(Object tally comparisons)

· · · ·

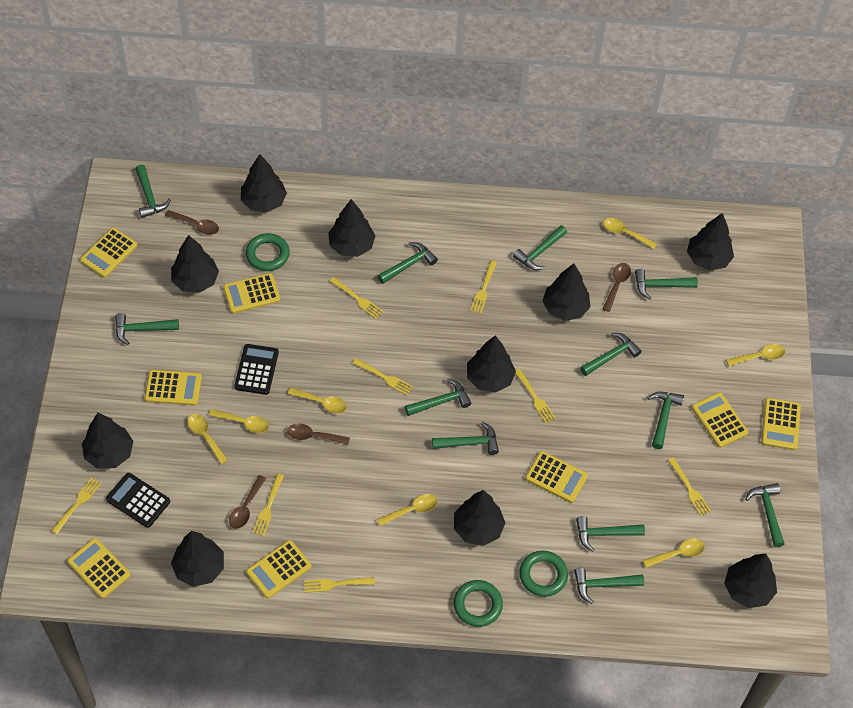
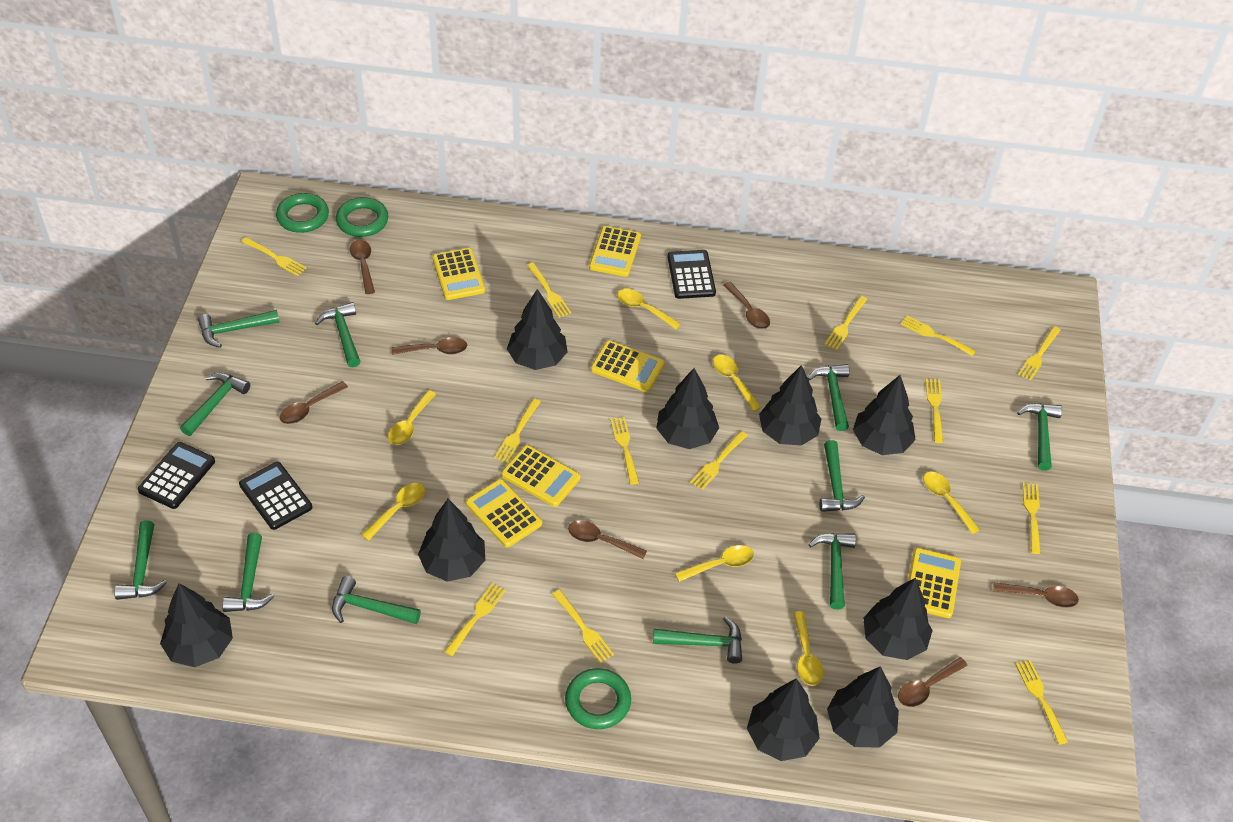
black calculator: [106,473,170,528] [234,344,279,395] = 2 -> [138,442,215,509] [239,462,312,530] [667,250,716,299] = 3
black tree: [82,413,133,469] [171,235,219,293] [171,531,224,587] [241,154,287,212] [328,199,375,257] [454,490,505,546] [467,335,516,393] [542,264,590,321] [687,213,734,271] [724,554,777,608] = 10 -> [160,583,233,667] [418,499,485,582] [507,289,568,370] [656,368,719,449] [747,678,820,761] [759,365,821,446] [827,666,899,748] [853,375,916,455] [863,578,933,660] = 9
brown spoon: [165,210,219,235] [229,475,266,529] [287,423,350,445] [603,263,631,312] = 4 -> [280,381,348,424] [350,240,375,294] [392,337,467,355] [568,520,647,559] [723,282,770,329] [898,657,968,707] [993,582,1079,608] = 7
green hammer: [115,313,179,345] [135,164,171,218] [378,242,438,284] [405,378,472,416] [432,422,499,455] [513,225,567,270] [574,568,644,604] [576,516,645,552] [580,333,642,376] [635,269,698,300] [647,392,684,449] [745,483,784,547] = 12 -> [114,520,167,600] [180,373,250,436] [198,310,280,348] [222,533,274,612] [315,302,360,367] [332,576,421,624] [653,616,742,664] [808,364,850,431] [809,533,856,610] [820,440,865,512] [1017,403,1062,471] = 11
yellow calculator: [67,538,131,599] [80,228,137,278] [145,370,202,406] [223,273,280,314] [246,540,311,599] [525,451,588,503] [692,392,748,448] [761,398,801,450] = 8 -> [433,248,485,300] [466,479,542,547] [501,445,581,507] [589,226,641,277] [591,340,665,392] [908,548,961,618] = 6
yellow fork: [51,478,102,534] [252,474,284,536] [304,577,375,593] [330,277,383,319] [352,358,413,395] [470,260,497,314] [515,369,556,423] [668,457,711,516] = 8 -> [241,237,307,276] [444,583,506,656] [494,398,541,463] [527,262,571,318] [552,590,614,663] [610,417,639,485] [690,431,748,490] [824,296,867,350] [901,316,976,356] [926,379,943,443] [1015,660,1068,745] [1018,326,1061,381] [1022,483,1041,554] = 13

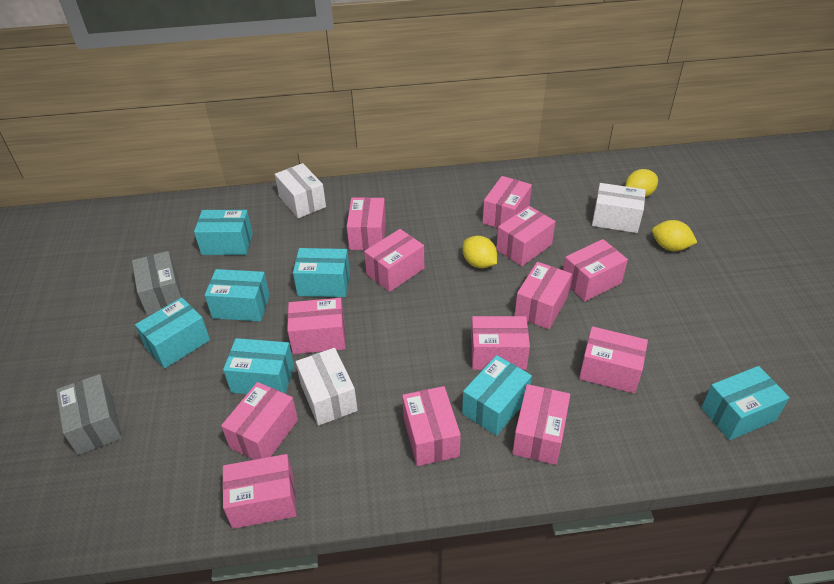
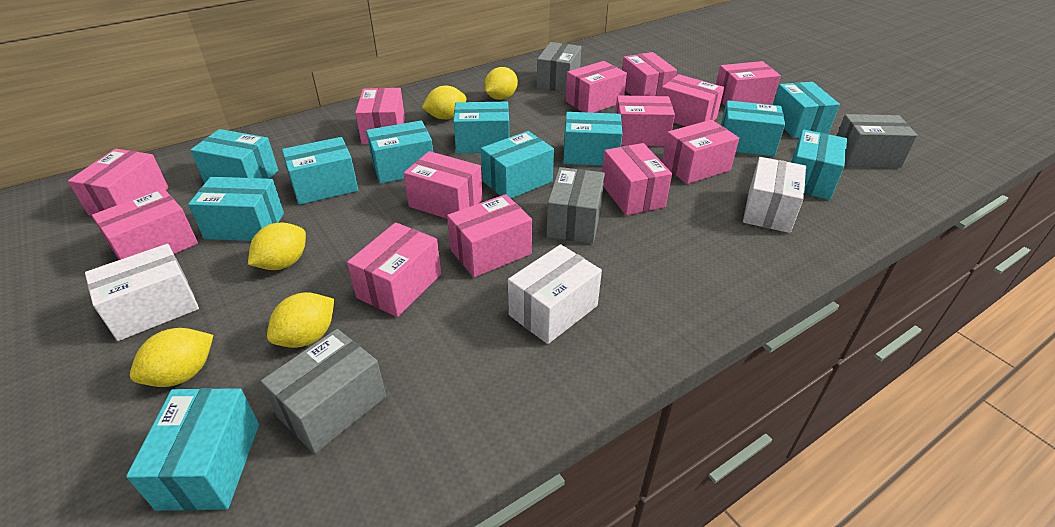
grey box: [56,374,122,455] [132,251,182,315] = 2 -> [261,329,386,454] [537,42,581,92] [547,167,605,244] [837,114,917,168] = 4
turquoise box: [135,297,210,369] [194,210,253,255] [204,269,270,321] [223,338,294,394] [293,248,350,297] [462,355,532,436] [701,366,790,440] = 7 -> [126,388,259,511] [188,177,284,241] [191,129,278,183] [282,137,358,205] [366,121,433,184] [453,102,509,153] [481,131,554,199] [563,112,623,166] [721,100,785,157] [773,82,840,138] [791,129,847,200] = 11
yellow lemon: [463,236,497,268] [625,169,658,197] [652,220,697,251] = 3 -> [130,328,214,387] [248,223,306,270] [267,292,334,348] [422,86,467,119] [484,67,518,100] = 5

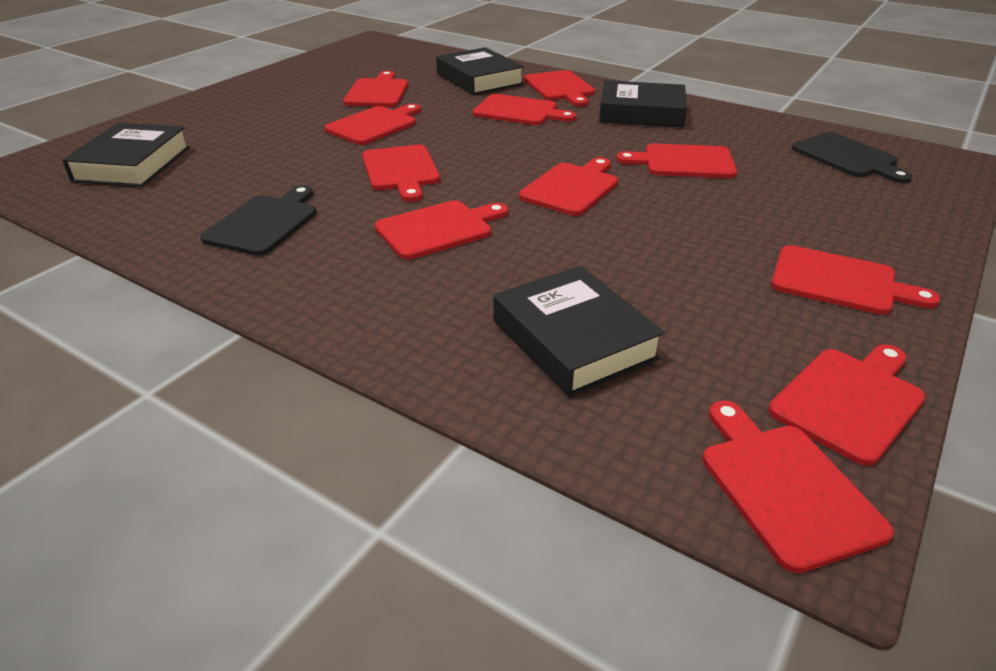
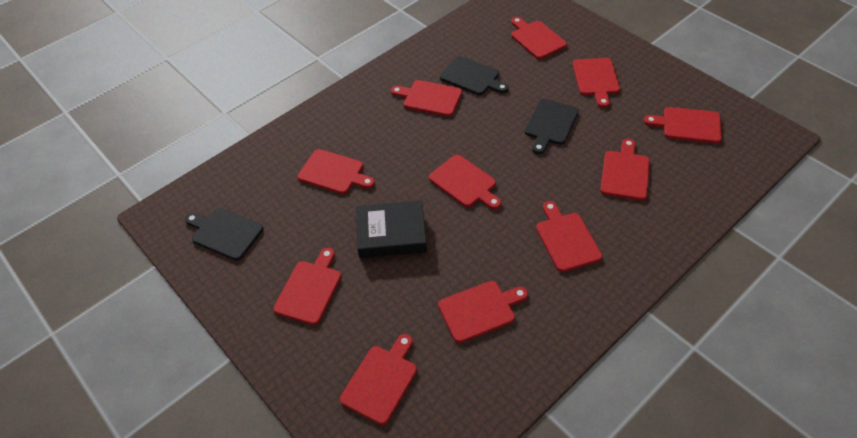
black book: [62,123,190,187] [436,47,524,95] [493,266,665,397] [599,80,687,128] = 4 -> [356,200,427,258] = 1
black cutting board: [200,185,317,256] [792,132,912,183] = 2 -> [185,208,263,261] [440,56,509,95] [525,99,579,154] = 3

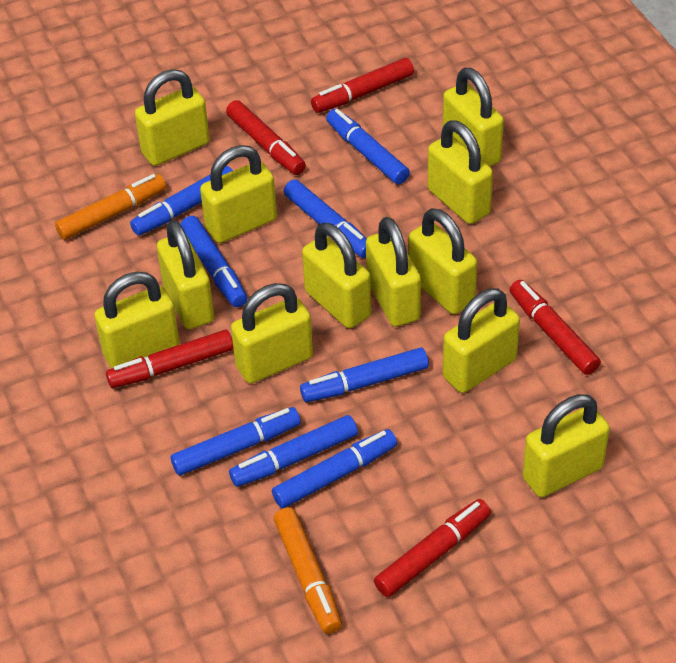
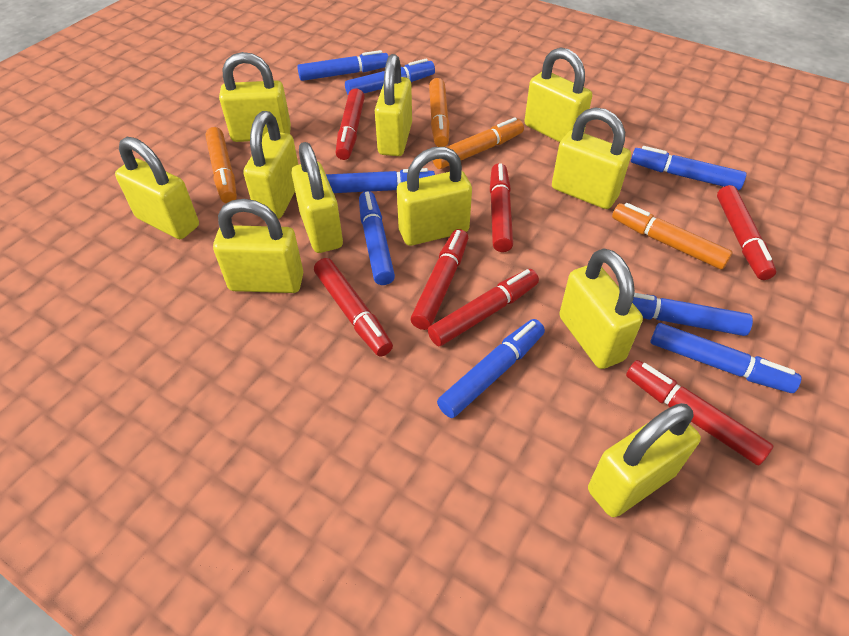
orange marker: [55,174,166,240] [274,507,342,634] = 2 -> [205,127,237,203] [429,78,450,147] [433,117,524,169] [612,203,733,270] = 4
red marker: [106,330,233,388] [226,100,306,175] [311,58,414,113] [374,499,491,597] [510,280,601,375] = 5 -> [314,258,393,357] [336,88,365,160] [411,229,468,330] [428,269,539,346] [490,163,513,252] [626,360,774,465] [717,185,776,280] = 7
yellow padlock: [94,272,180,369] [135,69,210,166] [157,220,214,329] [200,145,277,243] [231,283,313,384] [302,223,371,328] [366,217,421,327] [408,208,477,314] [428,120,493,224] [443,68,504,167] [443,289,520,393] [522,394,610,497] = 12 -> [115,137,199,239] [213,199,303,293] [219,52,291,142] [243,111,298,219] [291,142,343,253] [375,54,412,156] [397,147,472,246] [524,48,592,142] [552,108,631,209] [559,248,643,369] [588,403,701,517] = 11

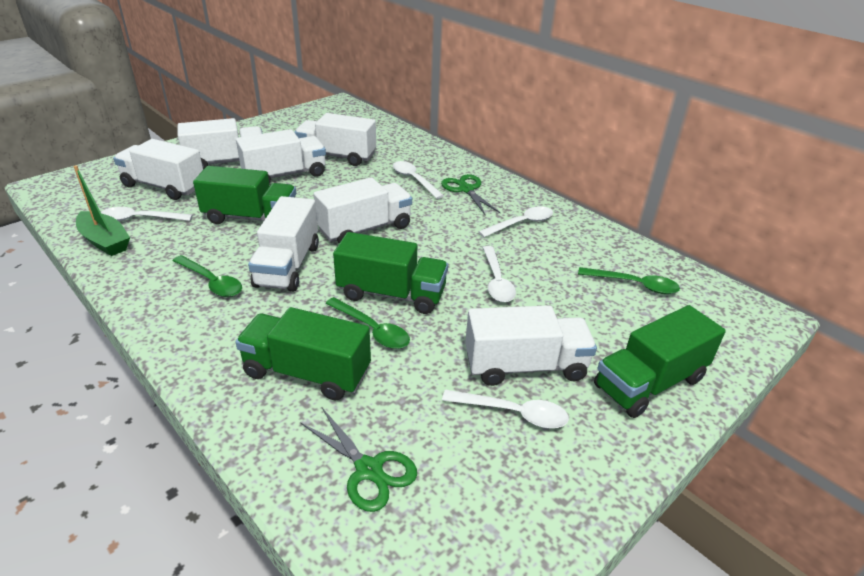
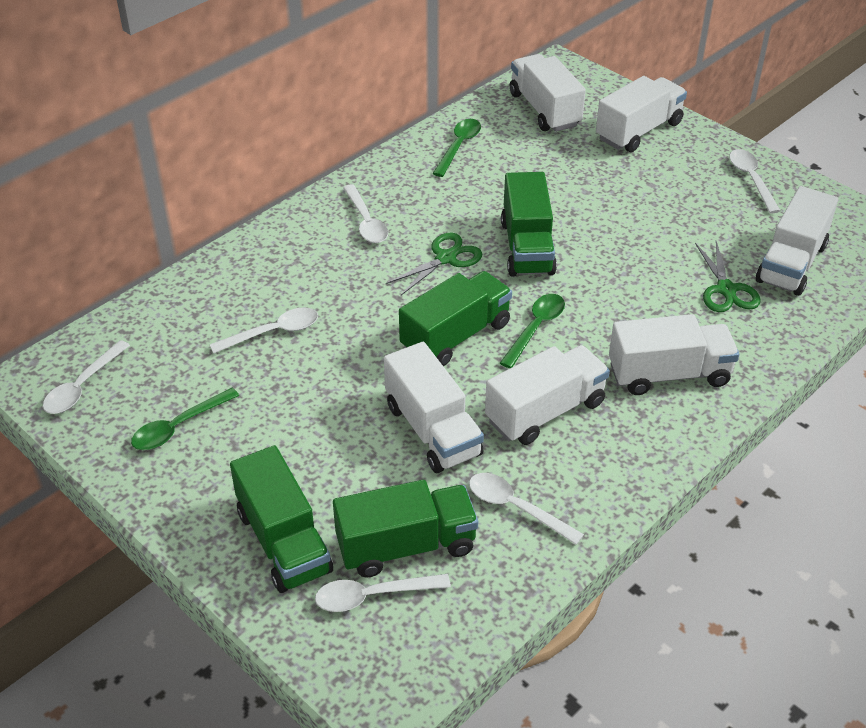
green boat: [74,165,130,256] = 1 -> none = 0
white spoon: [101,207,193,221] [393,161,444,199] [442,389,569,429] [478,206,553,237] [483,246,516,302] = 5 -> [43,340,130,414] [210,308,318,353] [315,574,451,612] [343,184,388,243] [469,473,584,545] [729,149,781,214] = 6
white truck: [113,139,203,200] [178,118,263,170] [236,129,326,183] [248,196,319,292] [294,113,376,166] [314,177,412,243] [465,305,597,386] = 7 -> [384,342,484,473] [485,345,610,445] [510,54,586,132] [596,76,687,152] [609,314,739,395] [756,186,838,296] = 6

· · · ·

### THE TASK:
When you reach the line containing "green hammer: [115,313,179,345]" in the data above, start copying exactly, and stop after the line containing "yellow calculator: [67,538,131,599]".

### SOLUTION BELOW:
green hammer: [115,313,179,345] [135,164,171,218] [378,242,438,284] [405,378,472,416] [432,422,499,455] [513,225,567,270] [574,568,644,604] [576,516,645,552] [580,333,642,376] [635,269,698,300] [647,392,684,449] [745,483,784,547] = 12 -> [114,520,167,600] [180,373,250,436] [198,310,280,348] [222,533,274,612] [315,302,360,367] [332,576,421,624] [653,616,742,664] [808,364,850,431] [809,533,856,610] [820,440,865,512] [1017,403,1062,471] = 11
yellow calculator: [67,538,131,599] [80,228,137,278] [145,370,202,406] [223,273,280,314] [246,540,311,599] [525,451,588,503] [692,392,748,448] [761,398,801,450] = 8 -> [433,248,485,300] [466,479,542,547] [501,445,581,507] [589,226,641,277] [591,340,665,392] [908,548,961,618] = 6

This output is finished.